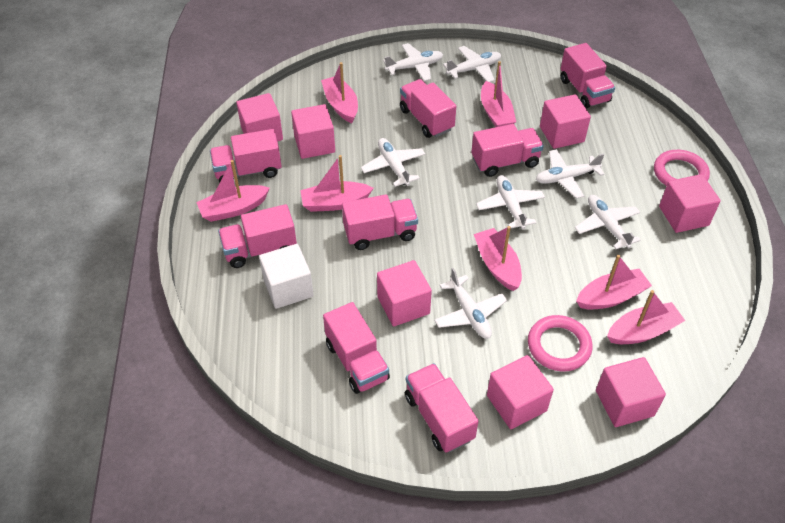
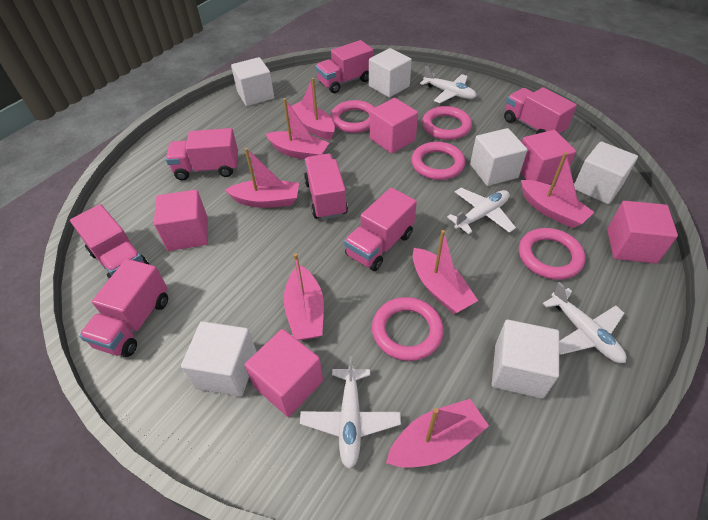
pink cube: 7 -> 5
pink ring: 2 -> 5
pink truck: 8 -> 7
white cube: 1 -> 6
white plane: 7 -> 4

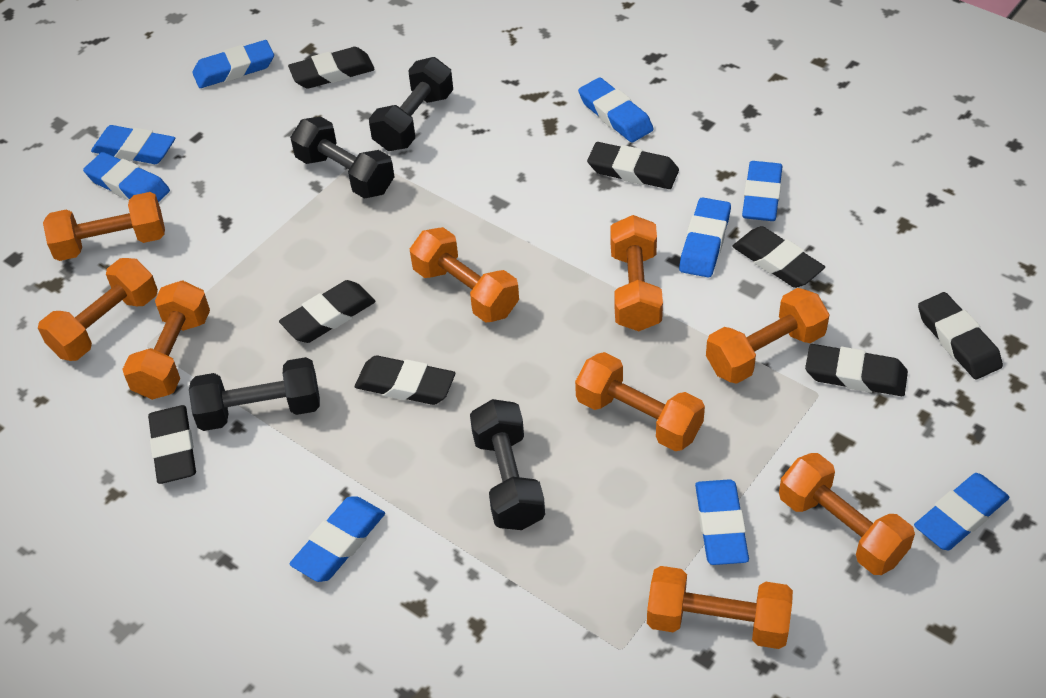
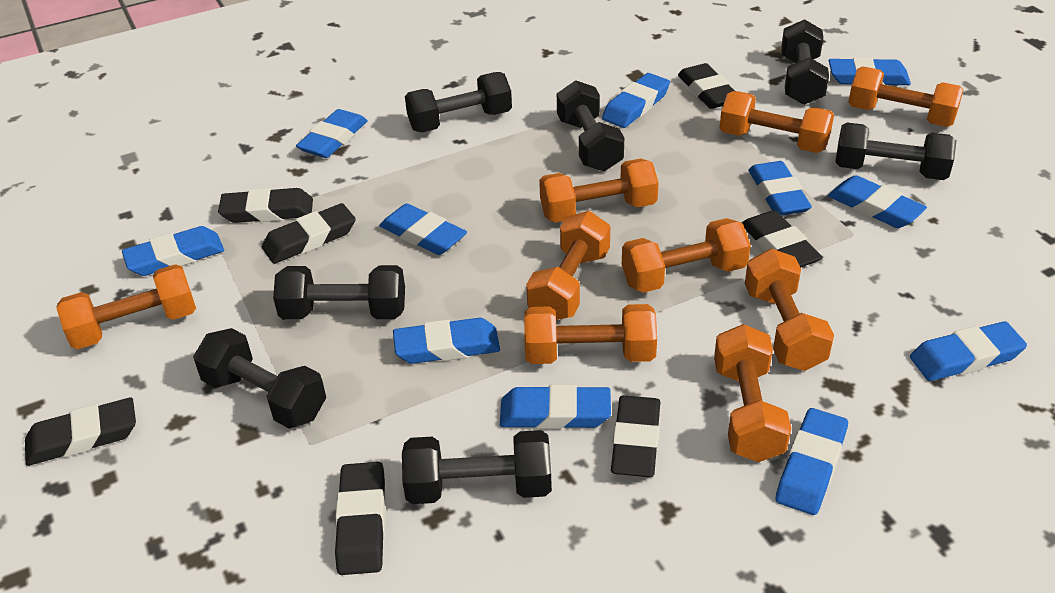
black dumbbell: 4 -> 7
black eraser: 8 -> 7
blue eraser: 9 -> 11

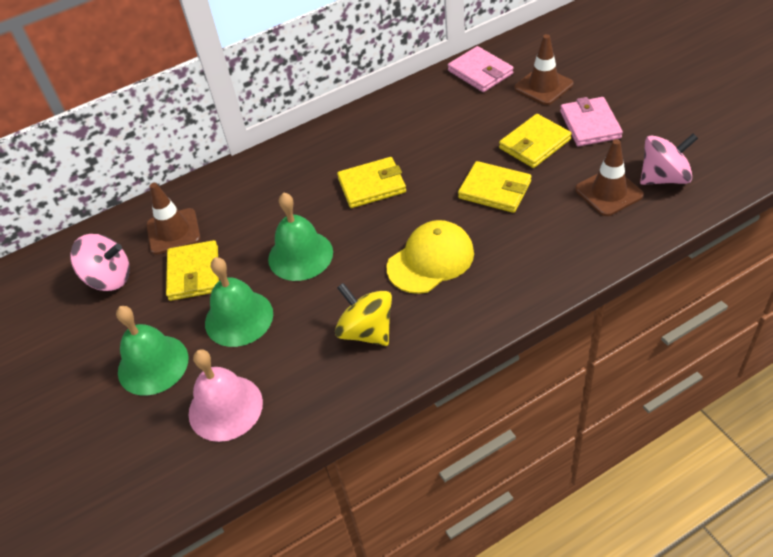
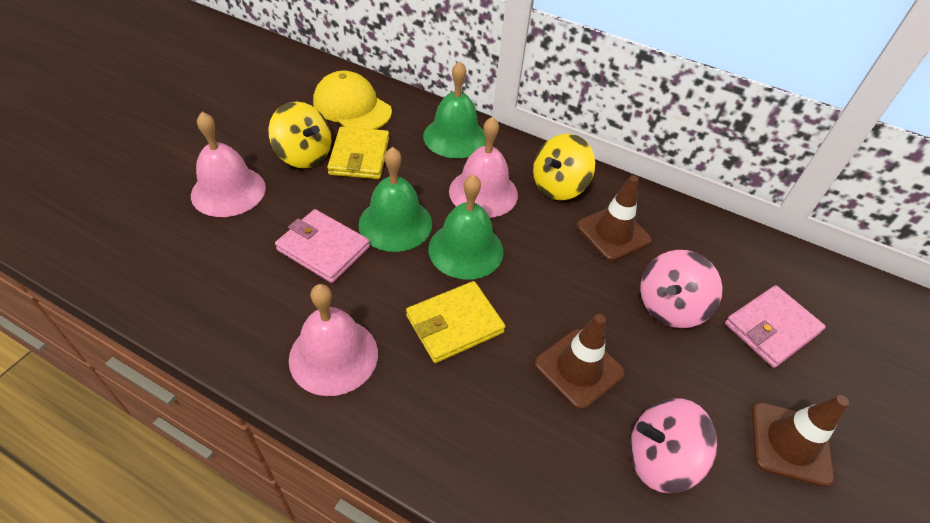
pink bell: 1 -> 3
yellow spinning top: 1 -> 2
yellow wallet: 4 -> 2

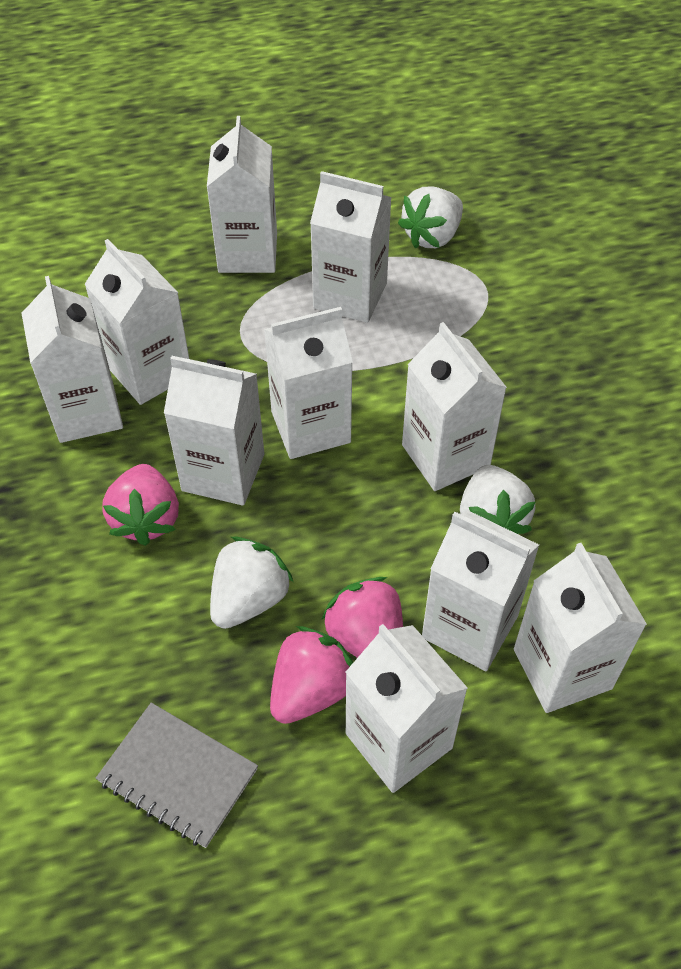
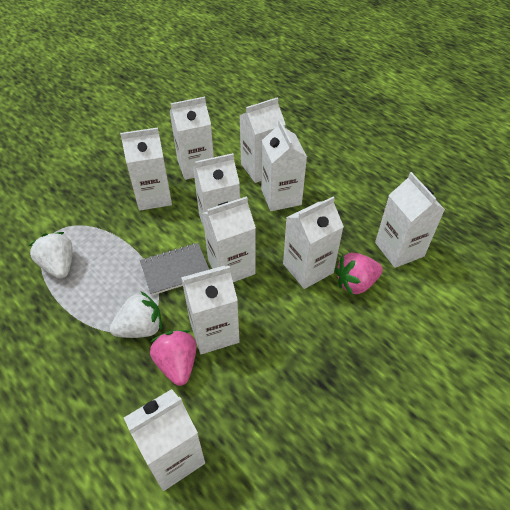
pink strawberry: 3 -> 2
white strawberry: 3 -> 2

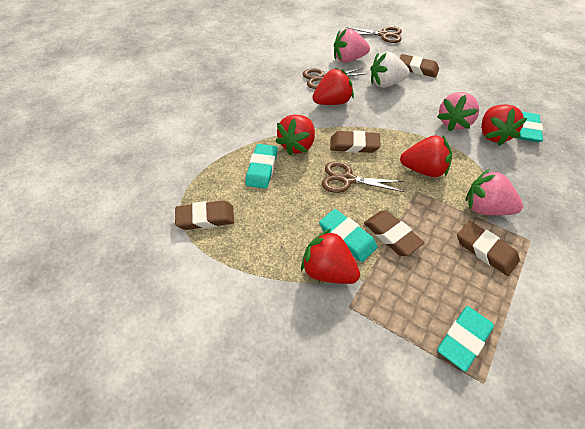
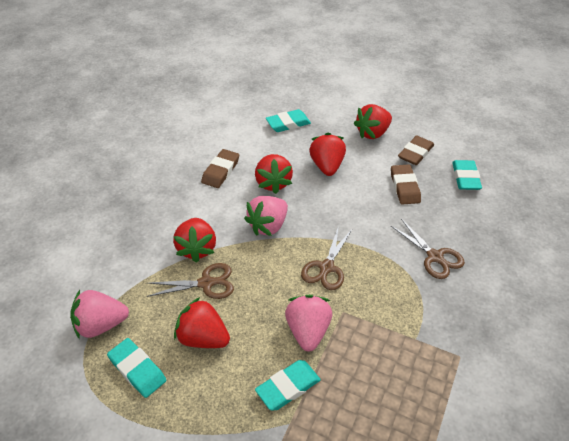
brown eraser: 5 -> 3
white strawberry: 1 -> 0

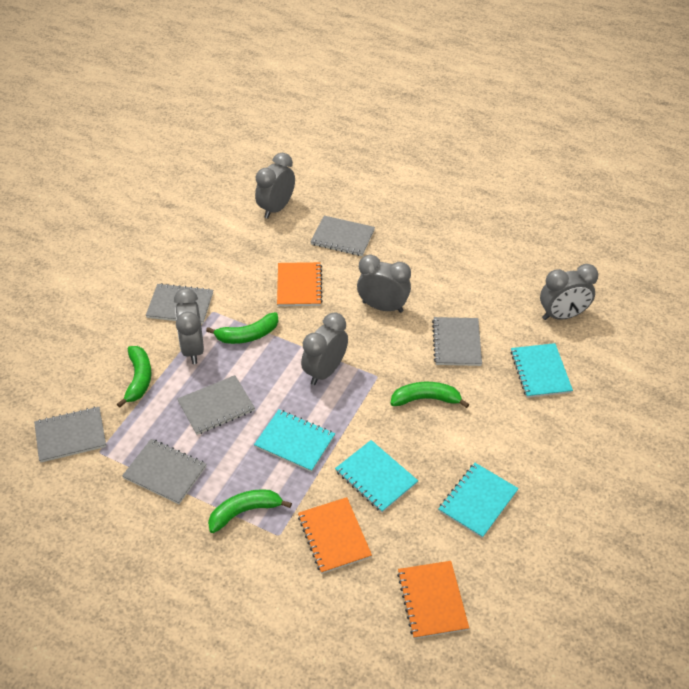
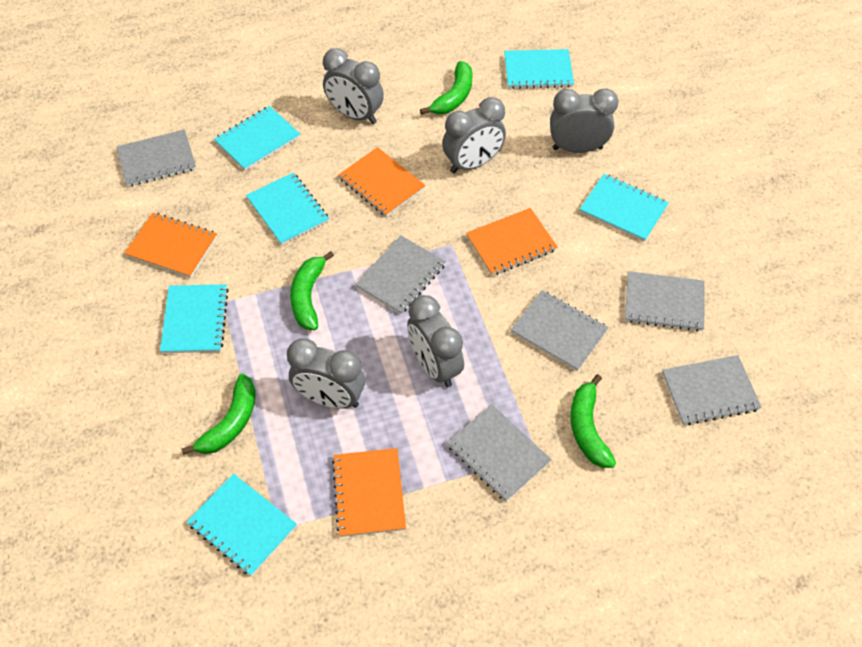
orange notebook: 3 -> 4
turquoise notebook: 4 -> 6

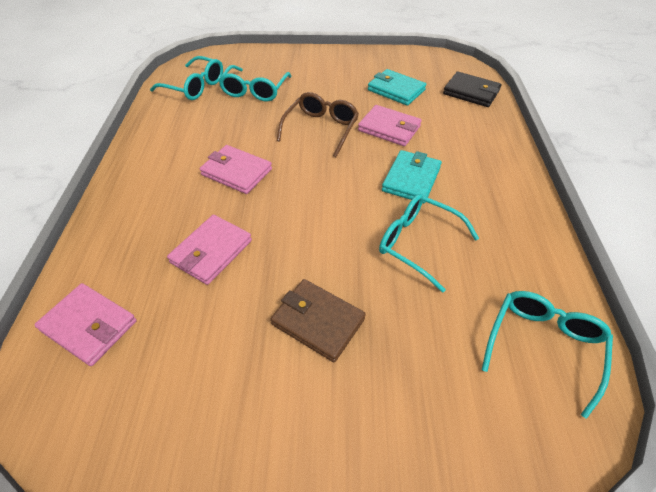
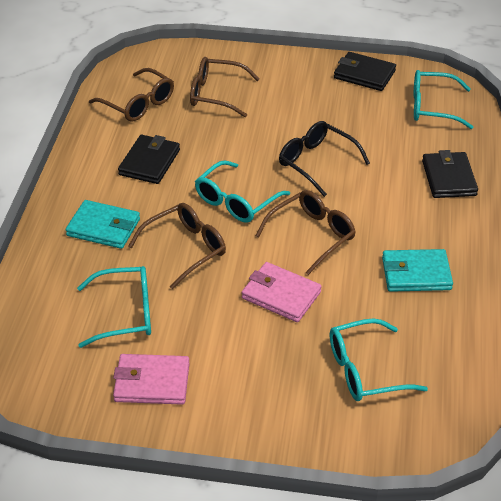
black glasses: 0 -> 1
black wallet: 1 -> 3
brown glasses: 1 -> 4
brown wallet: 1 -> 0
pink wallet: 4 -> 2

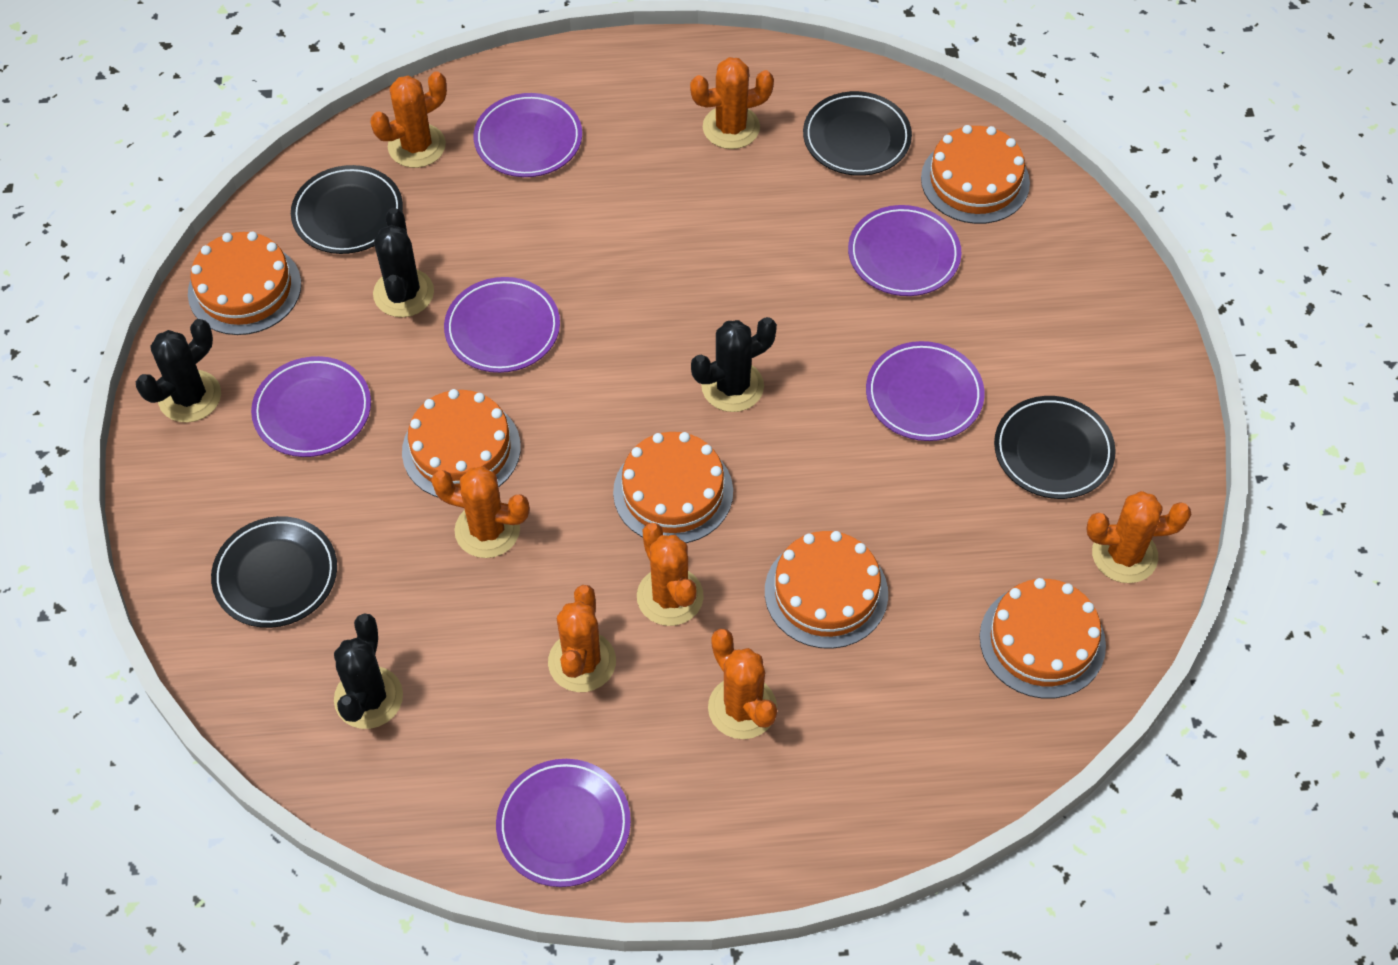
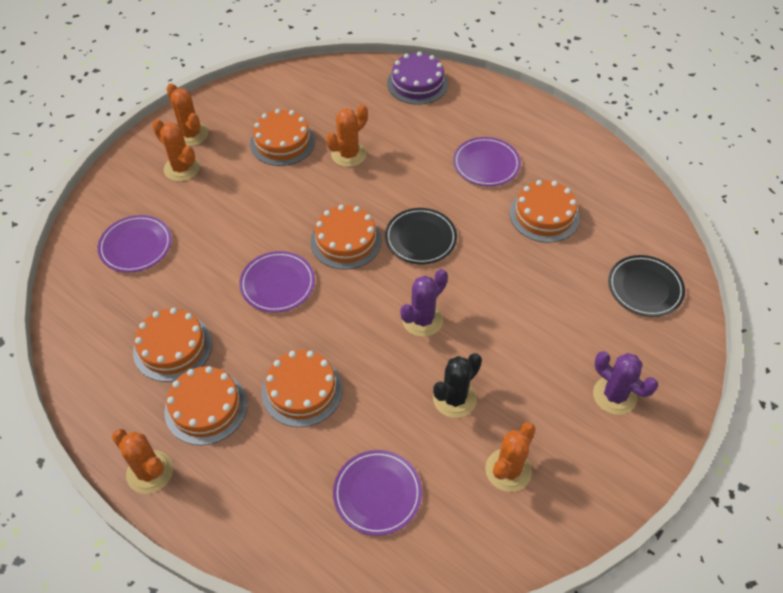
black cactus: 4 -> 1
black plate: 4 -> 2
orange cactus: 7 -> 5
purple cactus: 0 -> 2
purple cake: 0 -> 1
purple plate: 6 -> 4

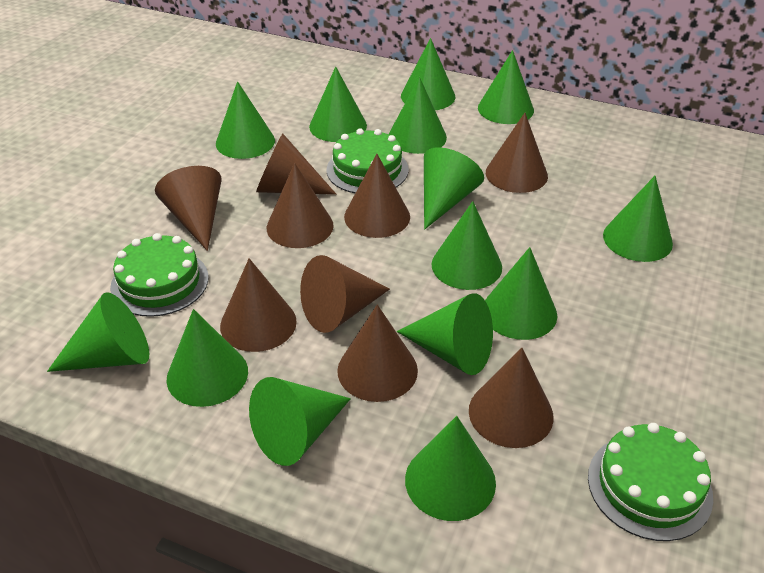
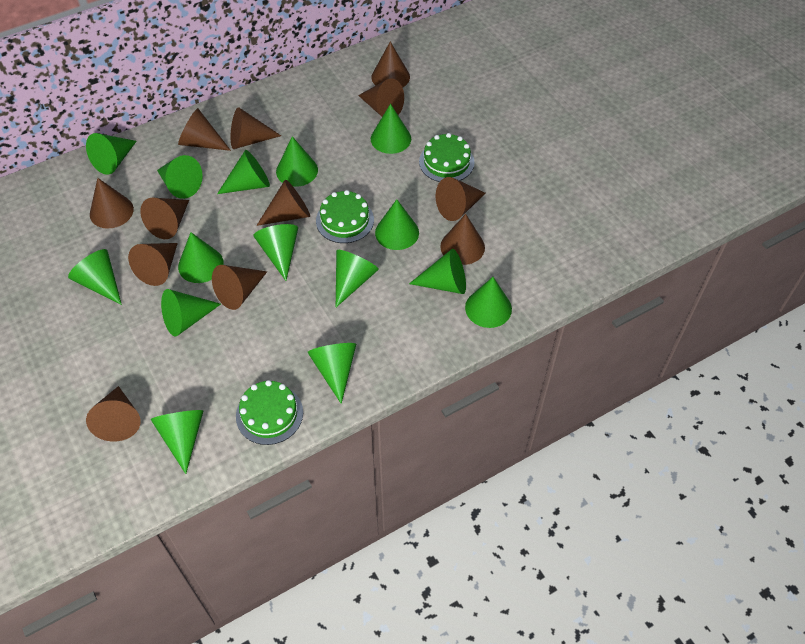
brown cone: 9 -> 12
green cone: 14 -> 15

* * * * * * *

_ACTIVITY_. Please repeat the listing above word for word, with the pictures removed.

_TASK SOLUTION_.
pink cube: 7 -> 5
pink ring: 2 -> 5
pink truck: 8 -> 7
white cube: 1 -> 6
white plane: 7 -> 4

black dumbbell: 4 -> 7
black eraser: 8 -> 7
blue eraser: 9 -> 11

pink bell: 1 -> 3
yellow spinning top: 1 -> 2
yellow wallet: 4 -> 2

pink strawberry: 3 -> 2
white strawberry: 3 -> 2

brown eraser: 5 -> 3
white strawberry: 1 -> 0

orange notebook: 3 -> 4
turquoise notebook: 4 -> 6

black glasses: 0 -> 1
black wallet: 1 -> 3
brown glasses: 1 -> 4
brown wallet: 1 -> 0
pink wallet: 4 -> 2

black cactus: 4 -> 1
black plate: 4 -> 2
orange cactus: 7 -> 5
purple cactus: 0 -> 2
purple cake: 0 -> 1
purple plate: 6 -> 4

brown cone: 9 -> 12
green cone: 14 -> 15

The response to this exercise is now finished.